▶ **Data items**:
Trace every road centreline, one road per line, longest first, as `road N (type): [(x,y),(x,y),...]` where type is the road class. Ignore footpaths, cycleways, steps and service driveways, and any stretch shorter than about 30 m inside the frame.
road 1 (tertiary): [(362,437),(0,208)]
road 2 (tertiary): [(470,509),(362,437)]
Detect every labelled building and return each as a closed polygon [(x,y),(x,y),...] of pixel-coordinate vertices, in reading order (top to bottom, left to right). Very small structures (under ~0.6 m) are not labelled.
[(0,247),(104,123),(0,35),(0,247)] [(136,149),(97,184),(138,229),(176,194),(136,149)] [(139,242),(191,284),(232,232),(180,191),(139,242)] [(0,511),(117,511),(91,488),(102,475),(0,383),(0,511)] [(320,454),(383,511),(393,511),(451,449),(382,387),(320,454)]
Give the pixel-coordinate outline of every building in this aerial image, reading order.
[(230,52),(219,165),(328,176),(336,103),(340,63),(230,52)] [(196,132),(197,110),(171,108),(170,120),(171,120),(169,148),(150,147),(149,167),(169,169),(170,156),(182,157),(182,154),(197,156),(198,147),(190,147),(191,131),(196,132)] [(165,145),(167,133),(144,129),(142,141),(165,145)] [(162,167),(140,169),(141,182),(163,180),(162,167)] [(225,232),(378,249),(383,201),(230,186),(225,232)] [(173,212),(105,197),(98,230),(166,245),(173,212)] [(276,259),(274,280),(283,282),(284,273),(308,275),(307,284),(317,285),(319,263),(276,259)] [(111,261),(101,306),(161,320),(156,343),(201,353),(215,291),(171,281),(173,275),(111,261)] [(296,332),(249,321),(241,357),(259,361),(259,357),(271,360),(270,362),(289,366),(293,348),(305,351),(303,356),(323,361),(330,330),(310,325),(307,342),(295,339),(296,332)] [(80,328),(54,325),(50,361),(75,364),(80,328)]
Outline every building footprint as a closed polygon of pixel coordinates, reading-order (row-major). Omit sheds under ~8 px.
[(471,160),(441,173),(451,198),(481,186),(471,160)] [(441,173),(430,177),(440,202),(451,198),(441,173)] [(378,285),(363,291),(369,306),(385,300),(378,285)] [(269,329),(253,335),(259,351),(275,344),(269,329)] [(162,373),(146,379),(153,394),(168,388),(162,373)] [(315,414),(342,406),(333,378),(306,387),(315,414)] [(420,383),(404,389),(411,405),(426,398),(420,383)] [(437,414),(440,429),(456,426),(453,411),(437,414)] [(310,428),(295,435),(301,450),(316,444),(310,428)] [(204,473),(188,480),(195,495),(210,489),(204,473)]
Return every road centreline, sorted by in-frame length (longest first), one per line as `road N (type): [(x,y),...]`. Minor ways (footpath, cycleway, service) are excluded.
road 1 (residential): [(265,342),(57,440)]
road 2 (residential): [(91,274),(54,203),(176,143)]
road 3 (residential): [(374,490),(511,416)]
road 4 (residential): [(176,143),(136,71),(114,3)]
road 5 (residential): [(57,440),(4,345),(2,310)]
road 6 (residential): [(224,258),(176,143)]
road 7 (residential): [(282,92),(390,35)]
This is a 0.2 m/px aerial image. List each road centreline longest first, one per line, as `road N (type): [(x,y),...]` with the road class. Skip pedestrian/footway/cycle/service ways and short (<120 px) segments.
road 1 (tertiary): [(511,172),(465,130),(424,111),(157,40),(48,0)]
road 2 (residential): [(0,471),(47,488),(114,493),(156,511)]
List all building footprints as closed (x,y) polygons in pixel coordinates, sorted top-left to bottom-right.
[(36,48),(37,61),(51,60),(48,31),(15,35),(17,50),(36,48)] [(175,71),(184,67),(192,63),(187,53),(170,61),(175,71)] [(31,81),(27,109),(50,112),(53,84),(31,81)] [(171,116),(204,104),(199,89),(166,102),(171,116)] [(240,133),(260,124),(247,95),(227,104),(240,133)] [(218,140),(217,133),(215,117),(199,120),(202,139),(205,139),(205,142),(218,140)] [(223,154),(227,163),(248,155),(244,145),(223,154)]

▶ **Given request**:
Recast the lines of the material from the one containing "This is a 0.2" through the end of the material, inclusive, as a Markdown table with the columns "Row" and "Line", omitting any blank lines.

▶ **Result below**:
| Row | Line |
|---|---|
| 1 | This is a 0.2 m/px aerial image. List each road centreline longest first, one per line, as `road N (type): [(x,y),...]` with the road class. Skip pedestrian/footway/cycle/service ways and short (<120 px) segments. |
| 2 | road 1 (tertiary): [(511,172),(465,130),(424,111),(157,40),(48,0)] |
| 3 | road 2 (residential): [(0,471),(47,488),(114,493),(156,511)] |
| 4 | List all building footprints as closed (x,y) polygons in pixel coordinates, sorted top-left to bottom-right. |
| 5 | [(36,48),(37,61),(51,60),(48,31),(15,35),(17,50),(36,48)] [(175,71),(184,67),(192,63),(187,53),(170,61),(175,71)] [(31,81),(27,109),(50,112),(53,84),(31,81)] [(171,116),(204,104),(199,89),(166,102),(171,116)] [(240,133),(260,124),(247,95),(227,104),(240,133)] [(218,140),(217,133),(215,117),(199,120),(202,139),(205,139),(205,142),(218,140)] [(223,154),(227,163),(248,155),(244,145),(223,154)] |